▶ Task statement
For each record below, retype the text exactly and omit any image.

▶ Given information
------------------------------------------------------------

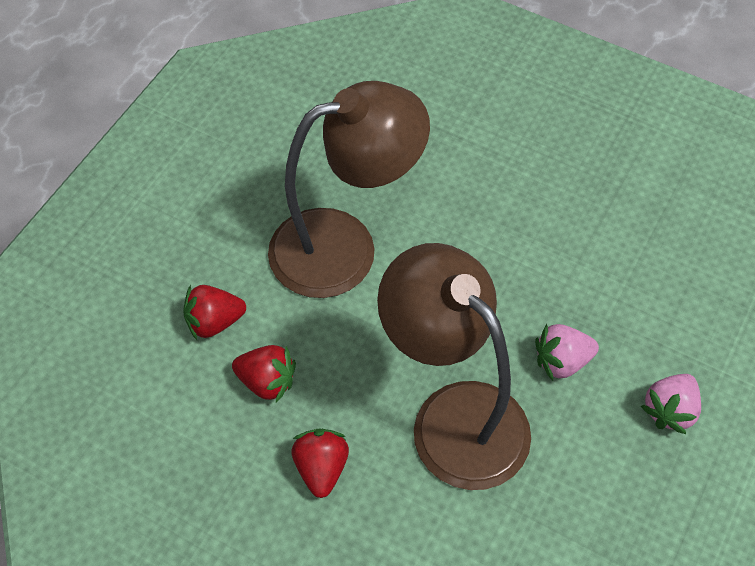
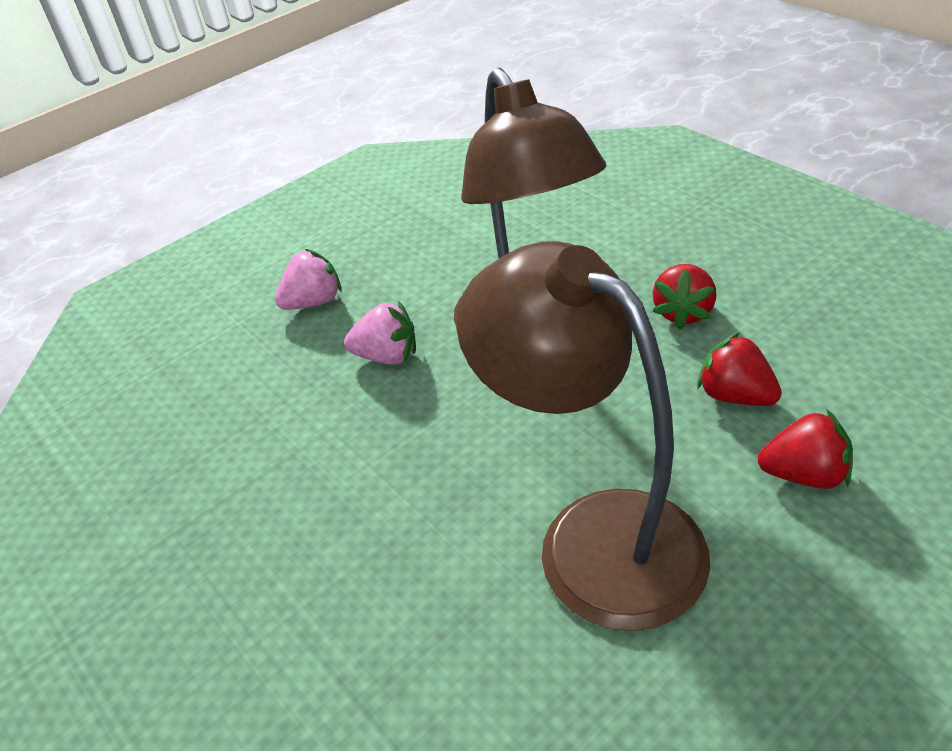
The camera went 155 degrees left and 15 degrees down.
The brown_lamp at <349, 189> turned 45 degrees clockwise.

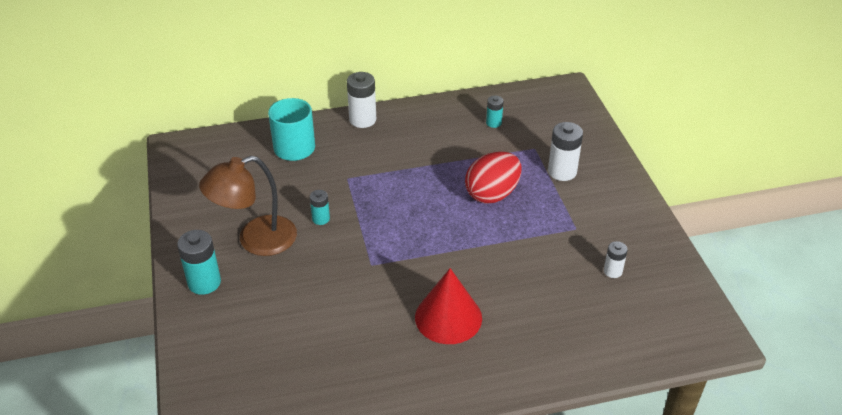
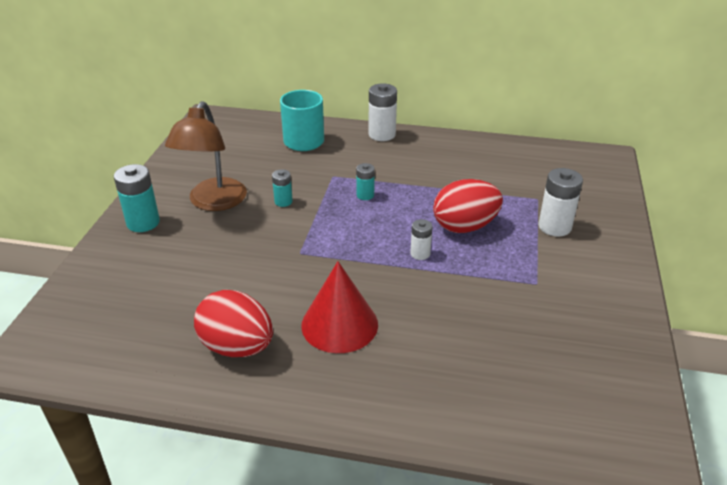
The camera went 25 degrees right and 5 degrees down.
The brown_lamp at <248, 206> turned 75 degrees counterclockwise.
The red_egg at <233, 323> appeared.
The turquoise_battery moved from <495, 112> to <365, 181>.
The white_battery moved from <616, 259> to <421, 239>.

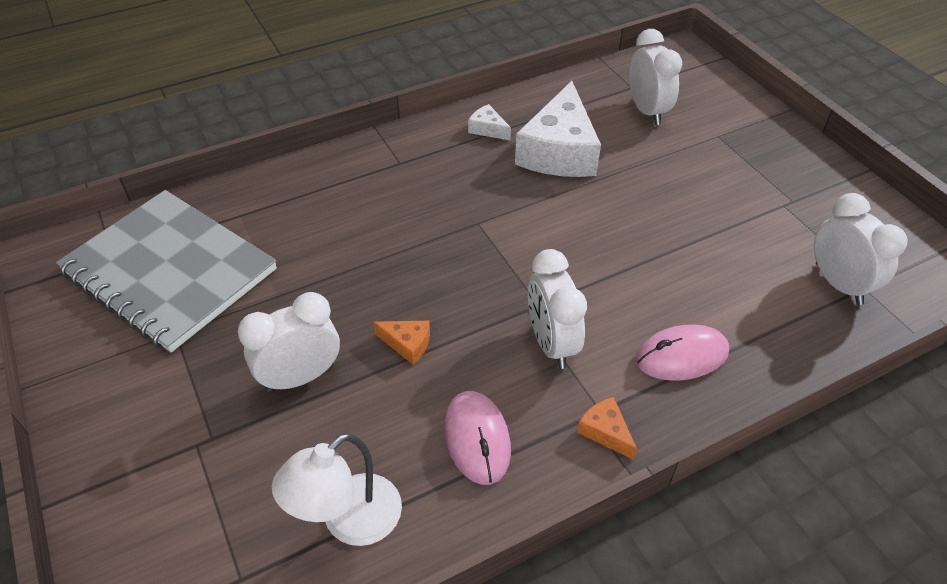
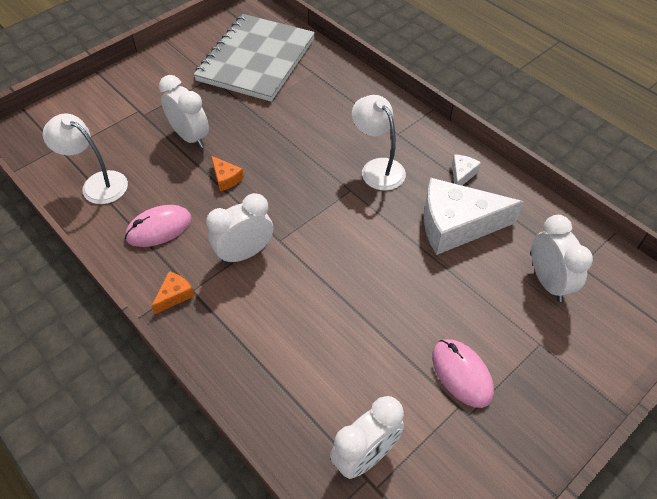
The camera went 75 degrees right and 5 degrees up.
The orange_cheese at <401, 343> turned 45 degrees counterclockwise.
The white_lamp at <379, 143> appeared.
The pink_mouse moved from <682, 353> to <463, 373>.
The white_clock at <655, 77> turned 75 degrees counterclockwise.

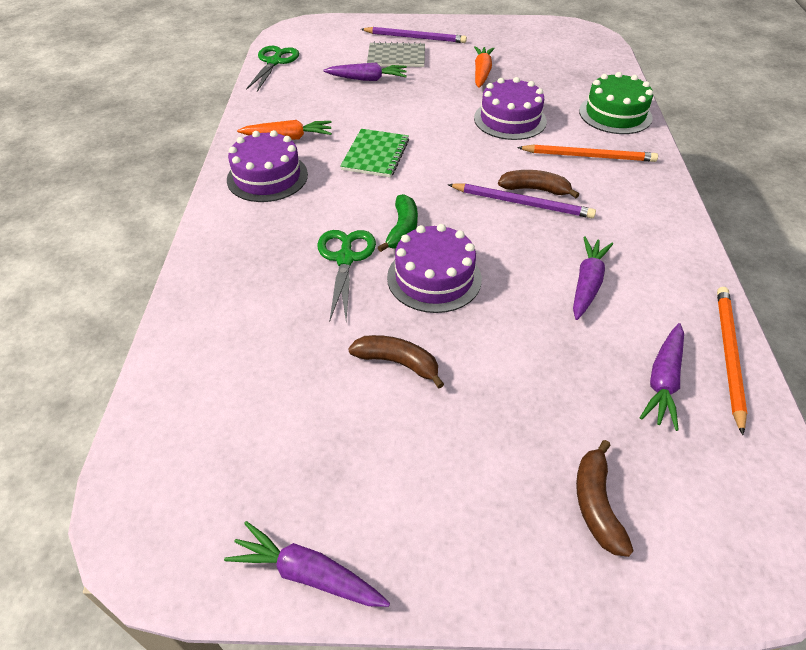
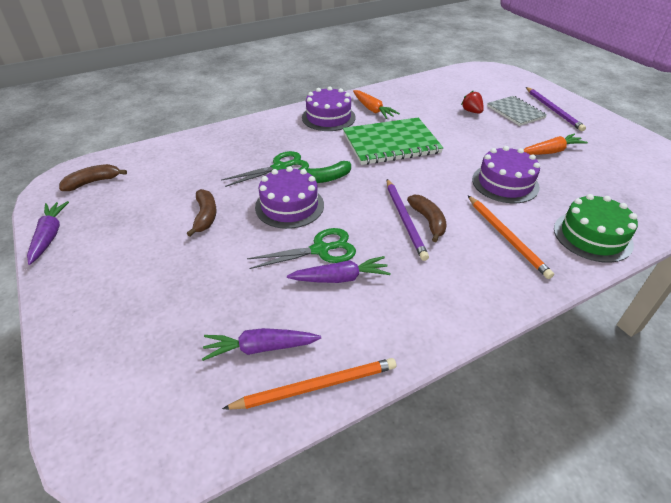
The camera went 60 degrees right and 5 degrees down.
The brown_banana moved from <605, 498> to <93, 177>.
The green_scissors moved from <272, 69> to <301, 248>.
The green_notebook at <374, 153> changed to 1.61 times the size.
The purple_carrot at <365, 72> was replaced by the red_strawberry at <472, 102>.

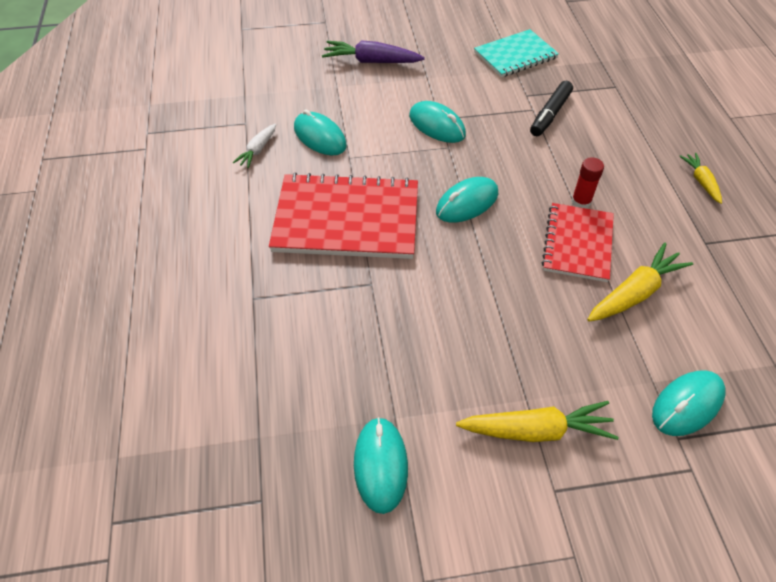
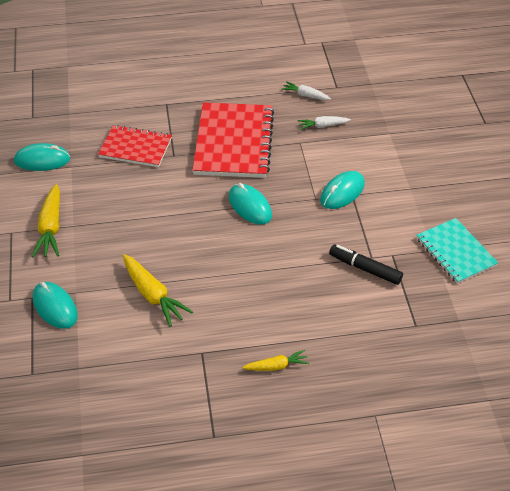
The camera went 90 degrees right and 5 degrees down.
The red_notebook moved from <578, 242> to <135, 146>.
The turquoise_mouse at <320, 132> was replaced by the white_carrot at <324, 123>.
The purple_carrot at <373, 51> disappeared.
The red_glue_stick at <587, 182> disappeared.

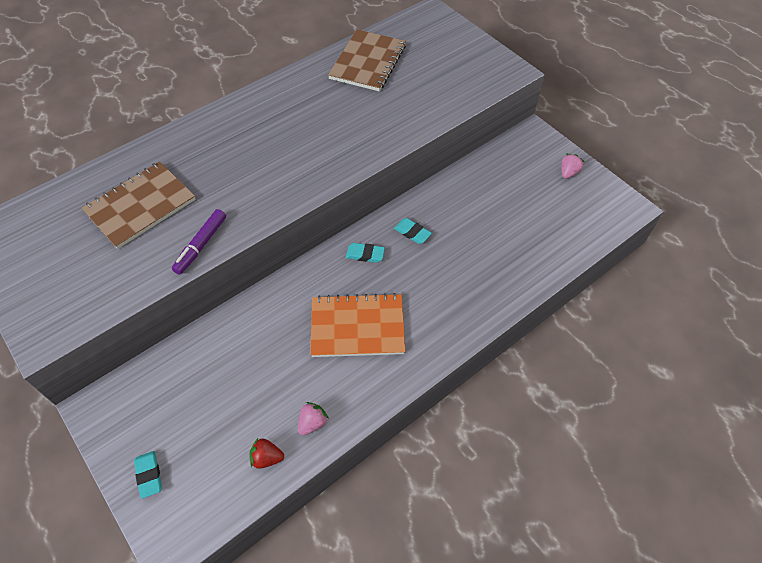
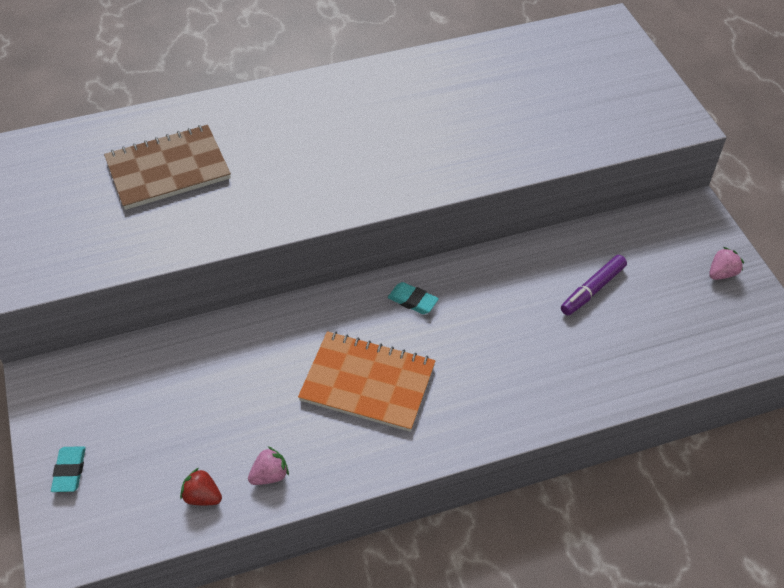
The camera went 20 degrees right and 5 degrees down.
The purple_marker moved from <199, 242> to <594, 285>.
The brown_notebook at <367, 60> disappeared.
The turquoise_eraser at <413, 231> disappeared.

------------------------------------------------------------

▶ Written response
The camera went 155 degrees left and 15 degrees down.
The brown_lamp at <349, 189> turned 45 degrees clockwise.

The camera went 25 degrees right and 5 degrees down.
The brown_lamp at <248, 206> turned 75 degrees counterclockwise.
The red_egg at <233, 323> appeared.
The turquoise_battery moved from <495, 112> to <365, 181>.
The white_battery moved from <616, 259> to <421, 239>.

The camera went 75 degrees right and 5 degrees up.
The orange_cheese at <401, 343> turned 45 degrees counterclockwise.
The white_lamp at <379, 143> appeared.
The pink_mouse moved from <682, 353> to <463, 373>.
The white_clock at <655, 77> turned 75 degrees counterclockwise.

The camera went 60 degrees right and 5 degrees down.
The brown_banana moved from <605, 498> to <93, 177>.
The green_scissors moved from <272, 69> to <301, 248>.
The green_notebook at <374, 153> changed to 1.61 times the size.
The purple_carrot at <365, 72> was replaced by the red_strawberry at <472, 102>.

The camera went 90 degrees right and 5 degrees down.
The red_notebook moved from <578, 242> to <135, 146>.
The turquoise_mouse at <320, 132> was replaced by the white_carrot at <324, 123>.
The purple_carrot at <373, 51> disappeared.
The red_glue_stick at <587, 182> disappeared.

The camera went 20 degrees right and 5 degrees down.
The purple_marker moved from <199, 242> to <594, 285>.
The brown_notebook at <367, 60> disappeared.
The turquoise_eraser at <413, 231> disappeared.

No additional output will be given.